▸ **TASK TO CARRY OUT**
Copy the lines below verbatim, but only from the line containing "(353, 568) = (597, 269): none" through the end of the data.

++++++++

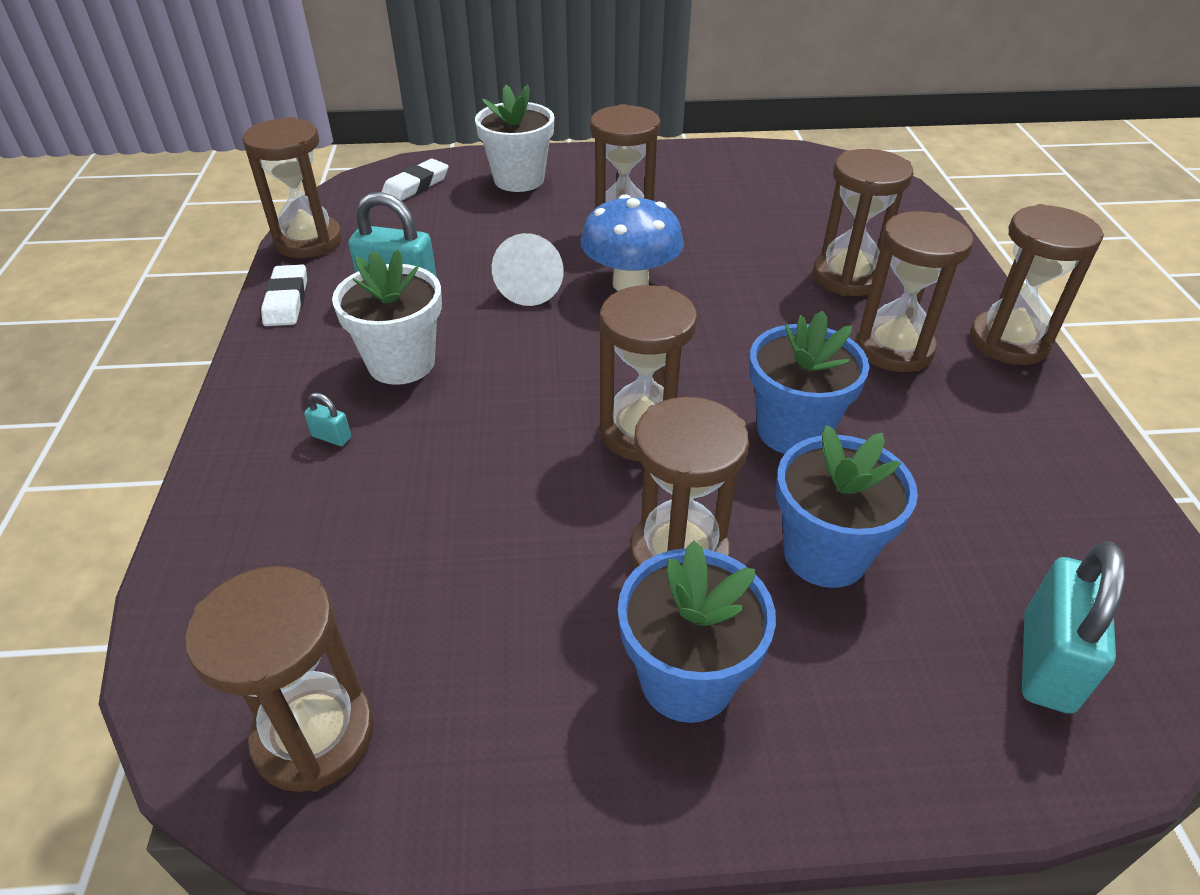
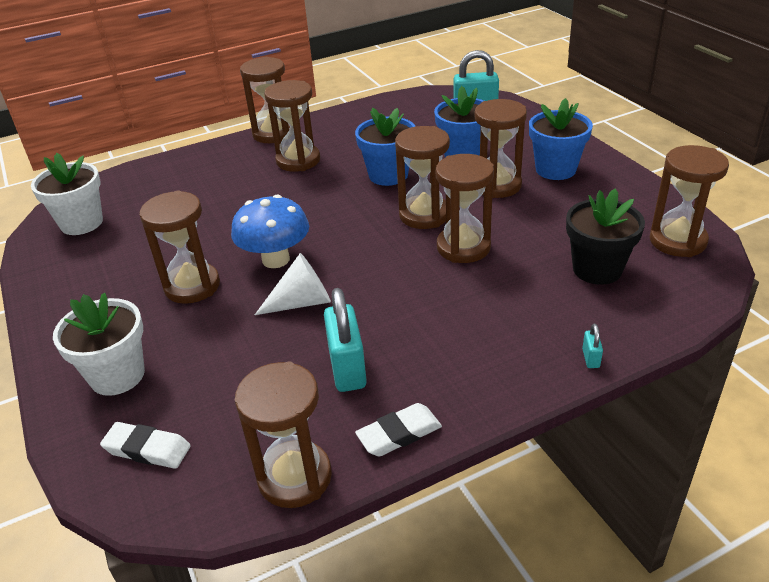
camera: 110 degrees left, 5 degrees down
(332, 437) = (522, 323): turquoise padlock -> turquoise padlock (590, 358)
(353, 568) = (597, 269): none -> black flower pot
(401, 363) = (431, 326): white flower pot -> white flower pot (81, 223)
(847, 277) = (228, 184): brown hourglass -> brown hourglass (463, 247)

++++++++

▸ **YOUR RESPONSE**
(353, 568) = (597, 269): none -> black flower pot
(401, 363) = (431, 326): white flower pot -> white flower pot (81, 223)
(847, 277) = (228, 184): brown hourglass -> brown hourglass (463, 247)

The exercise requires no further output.